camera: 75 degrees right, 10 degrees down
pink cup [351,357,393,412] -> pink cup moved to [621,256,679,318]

==

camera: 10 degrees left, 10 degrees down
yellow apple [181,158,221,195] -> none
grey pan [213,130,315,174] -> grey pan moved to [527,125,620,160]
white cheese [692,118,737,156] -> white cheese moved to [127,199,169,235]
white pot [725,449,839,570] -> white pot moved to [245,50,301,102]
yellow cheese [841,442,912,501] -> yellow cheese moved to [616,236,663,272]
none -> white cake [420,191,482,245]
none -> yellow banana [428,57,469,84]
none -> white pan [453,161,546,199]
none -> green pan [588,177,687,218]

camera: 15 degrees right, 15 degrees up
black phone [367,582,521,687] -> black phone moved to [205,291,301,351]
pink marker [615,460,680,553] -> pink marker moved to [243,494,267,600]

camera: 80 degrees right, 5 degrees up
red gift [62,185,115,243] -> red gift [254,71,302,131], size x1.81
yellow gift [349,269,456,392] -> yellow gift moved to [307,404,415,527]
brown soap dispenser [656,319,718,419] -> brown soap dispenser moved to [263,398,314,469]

* Your instructions
Write out exactly the lines above between the line with "black phone [367,582,521,687]" and the line with "yellow gift [349,269,456,392]", inclusive, and nothing beyond them.

* Your response
black phone [367,582,521,687] -> black phone moved to [205,291,301,351]
pink marker [615,460,680,553] -> pink marker moved to [243,494,267,600]

camera: 80 degrees right, 5 degrees up
red gift [62,185,115,243] -> red gift [254,71,302,131], size x1.81
yellow gift [349,269,456,392] -> yellow gift moved to [307,404,415,527]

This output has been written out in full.